▸ **Problem description**
Omit every picture. Return all other data as it stands.

▸ **Scene comparison data**
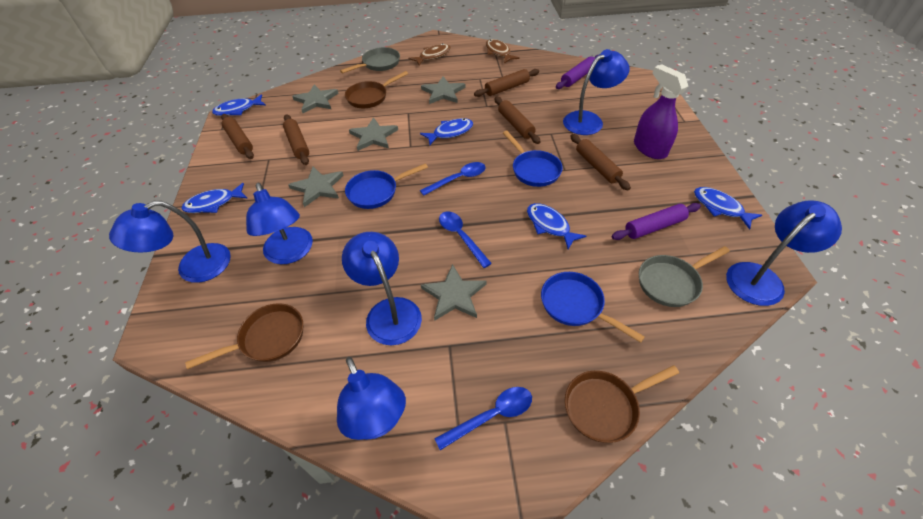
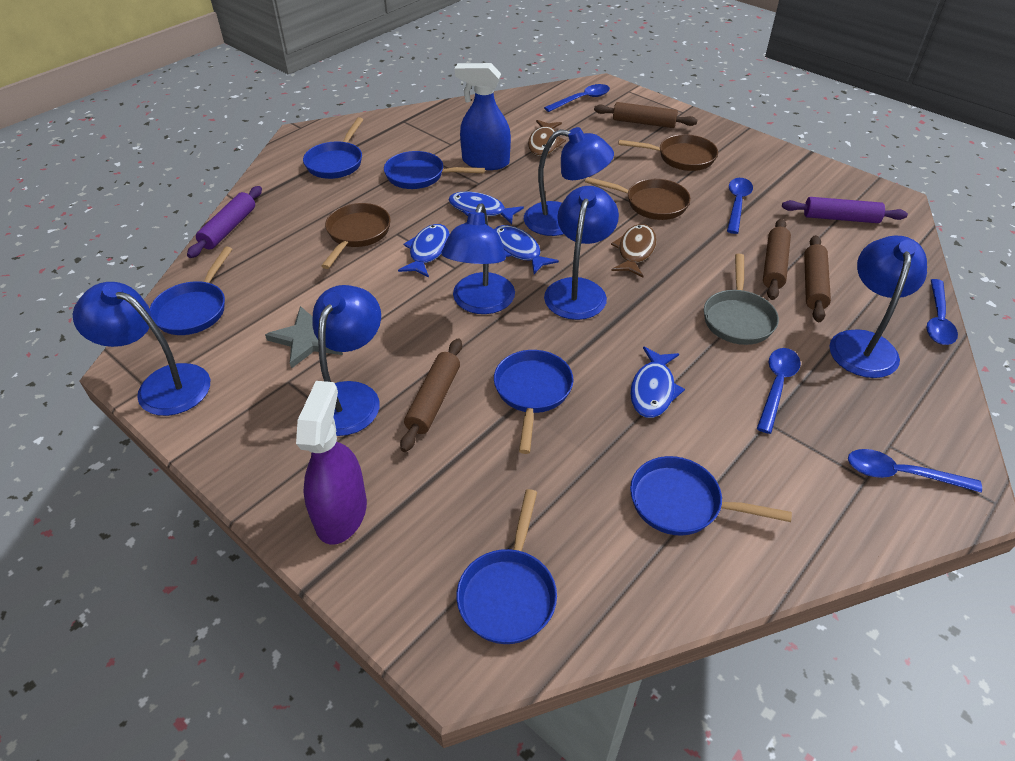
blue fish: 5 -> 4
blue pan: 3 -> 6
blue spoon: 3 -> 5
blue spray bottle: 0 -> 1
brown rolling pin: 5 -> 4
grey pan: 2 -> 1
grey star: 5 -> 1

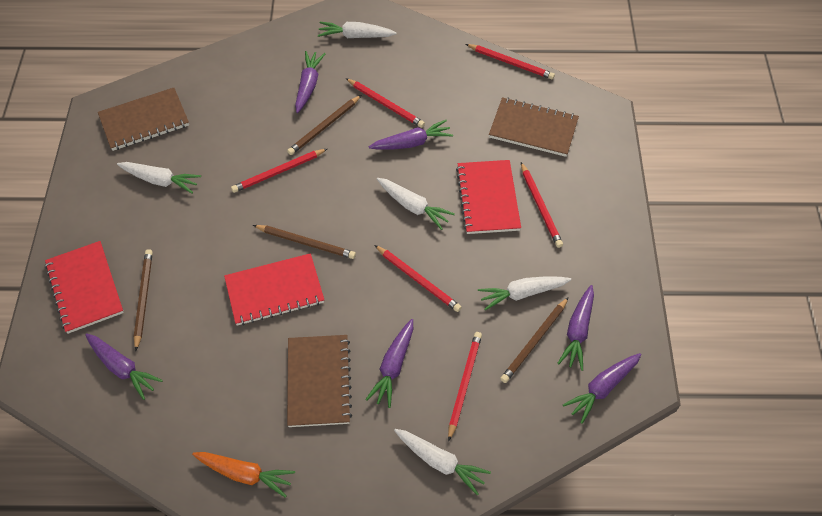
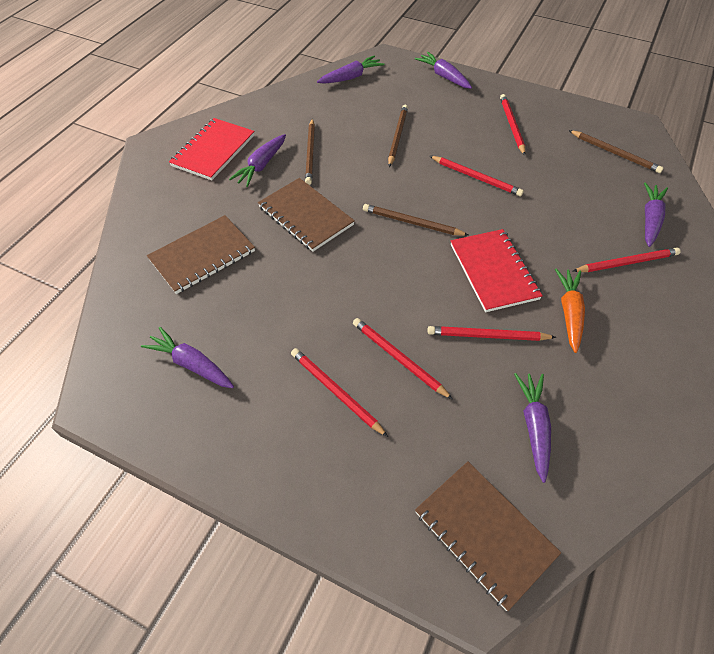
red notebook: 3 -> 2
white carrot: 5 -> 0

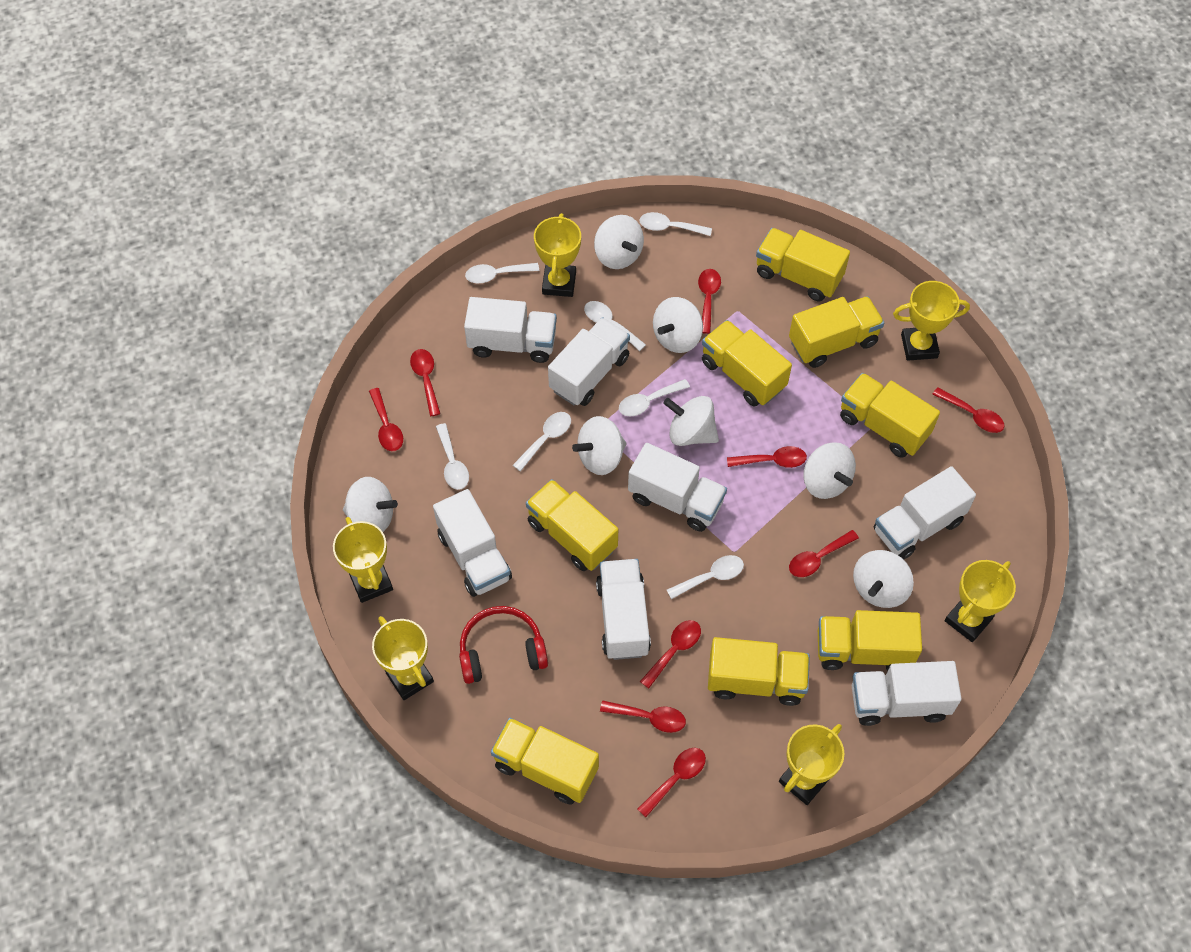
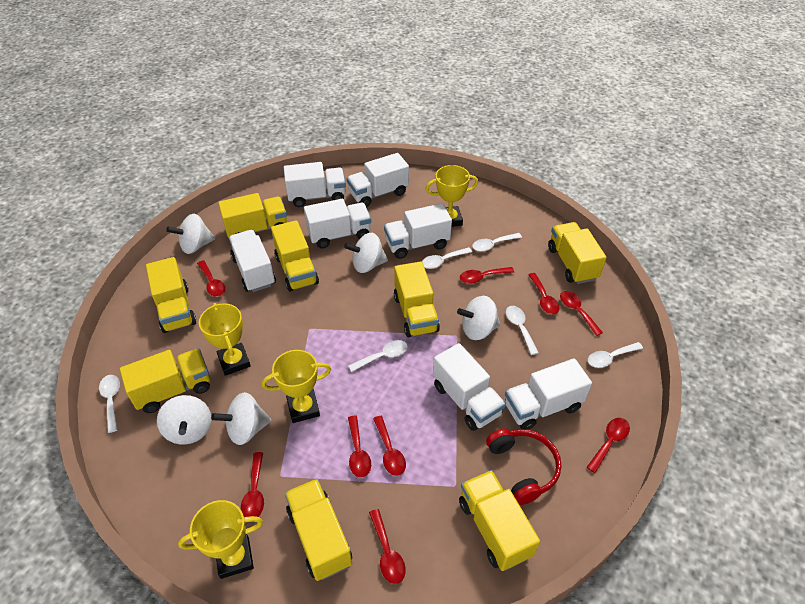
white spinning top: 7 -> 5
white spoon: 7 -> 6
yellow trophy: 6 -> 4

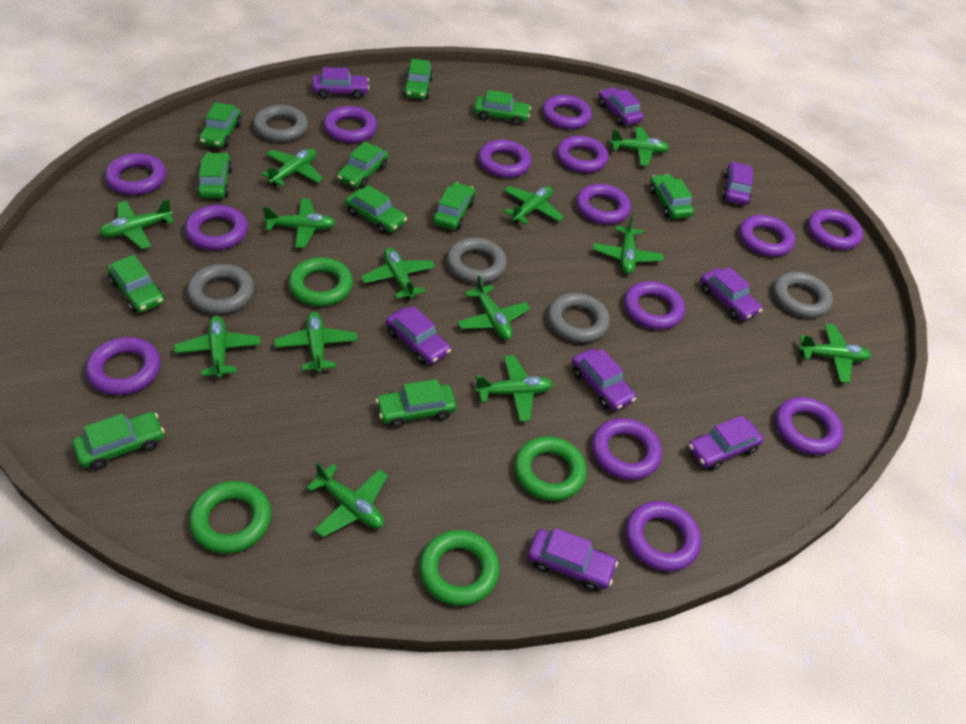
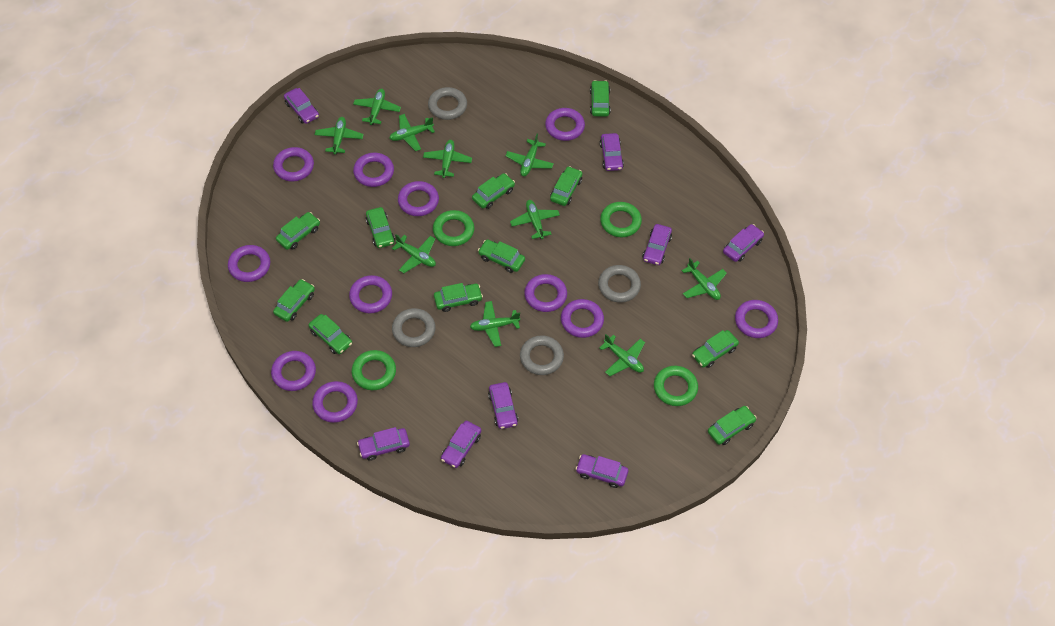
green plane: 13 -> 10
grey ring: 5 -> 4
purple ring: 14 -> 11

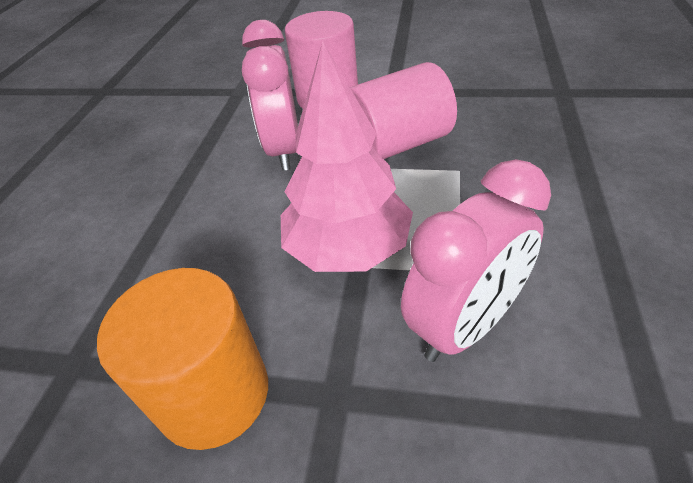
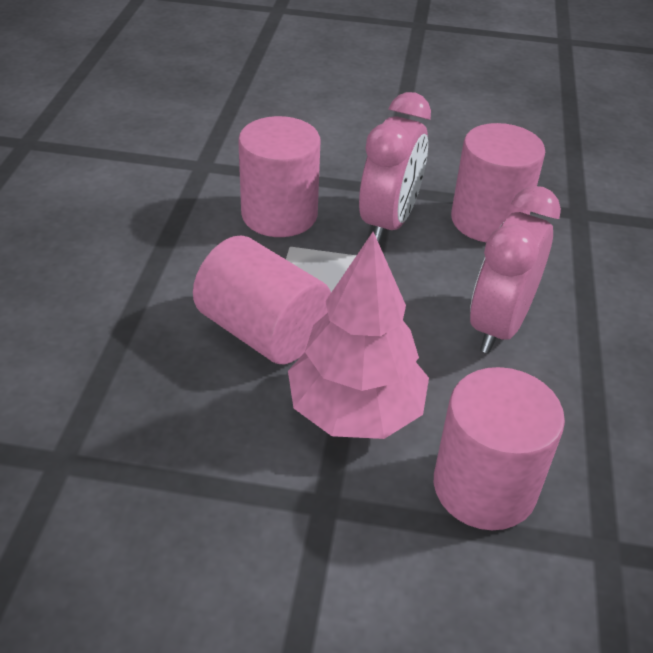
orange cylinder: 1 -> 0
pink cylinder: 2 -> 4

▸ **Your response**
blue fish: 5 -> 4
blue pan: 3 -> 6
blue spoon: 3 -> 5
blue spray bottle: 0 -> 1
brown rolling pin: 5 -> 4
grey pan: 2 -> 1
grey star: 5 -> 1

red notebook: 3 -> 2
white carrot: 5 -> 0

white spinning top: 7 -> 5
white spoon: 7 -> 6
yellow trophy: 6 -> 4

green plane: 13 -> 10
grey ring: 5 -> 4
purple ring: 14 -> 11

orange cylinder: 1 -> 0
pink cylinder: 2 -> 4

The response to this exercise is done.